═══ Source data ═══

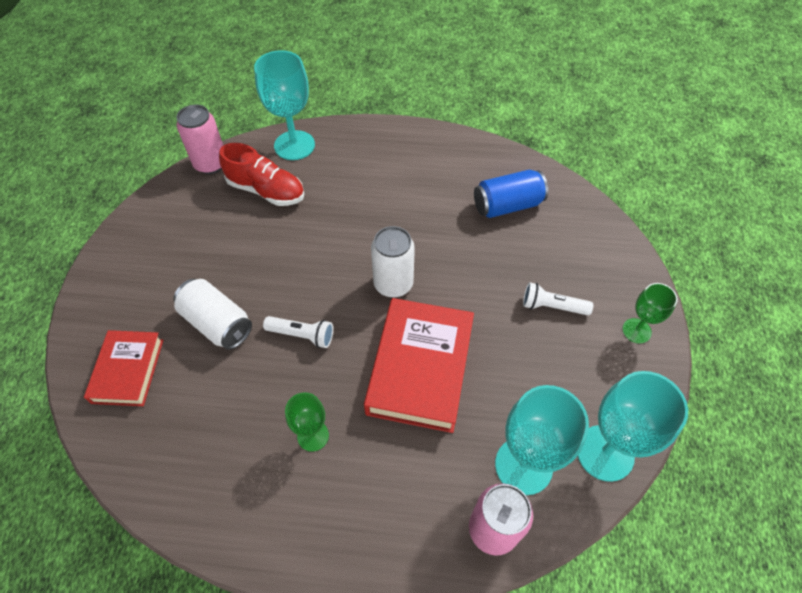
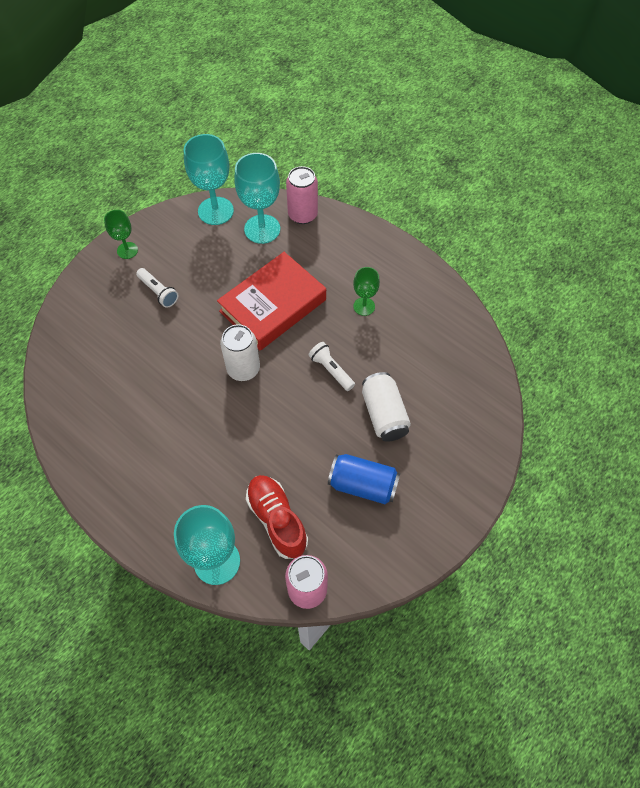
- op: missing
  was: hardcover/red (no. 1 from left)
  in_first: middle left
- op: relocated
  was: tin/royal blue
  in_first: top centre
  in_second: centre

═══

§ Problem
Provide the number of lines in the records above that contain the word "left", with no additional words.

§ Answer to this problem
2